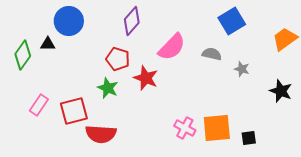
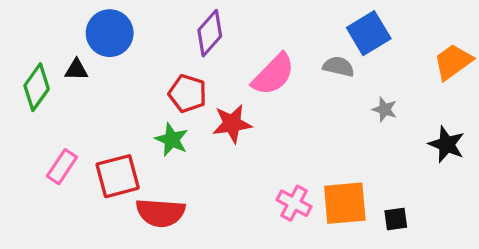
gray semicircle: (212, 54) -> (339, 66), moved
red star: (146, 78) -> (232, 124), turned -30

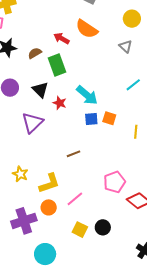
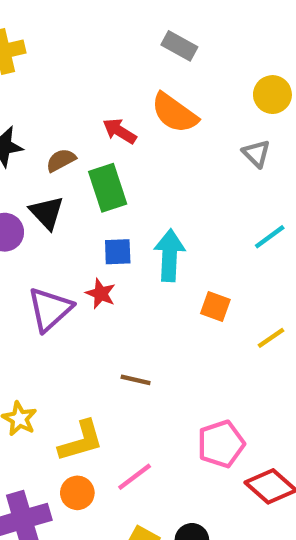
black triangle: (40, 90) -> (47, 213), moved
cyan arrow: (87, 95) -> (170, 255), turned -130
red star: (60, 103) -> (101, 294), moved
blue square: (91, 119) -> (118, 252), moved
yellow line: (136, 132) -> (271, 338), turned 48
brown line: (74, 154) -> (136, 380), turned 32

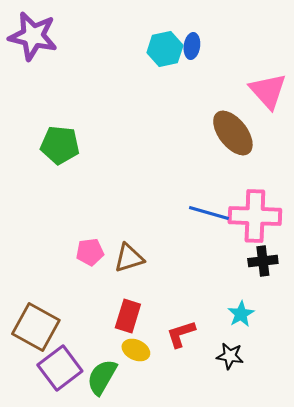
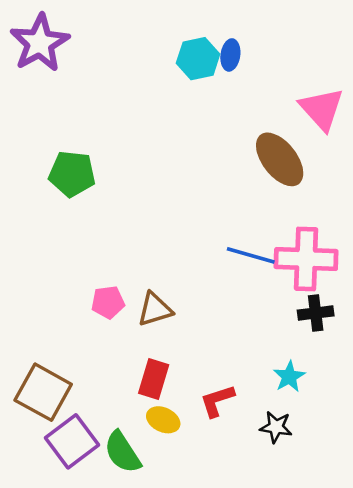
purple star: (33, 36) -> (40, 43), turned 30
green semicircle: (102, 377) -> (122, 452), turned -63

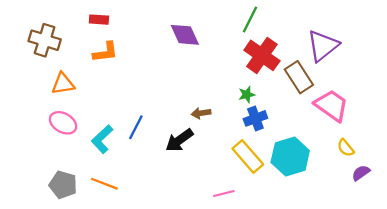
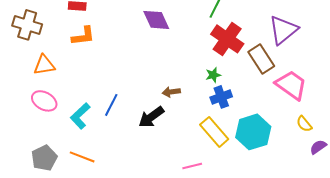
gray pentagon: (63, 185) -> (44, 158), turned 30

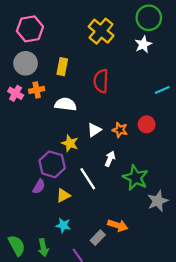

◆ WHAT YOU SHOULD DO: Please determine how many lines of the listing above include the word "moved" and state only that number.

◆ SOLUTION TO THE EXERCISE: 4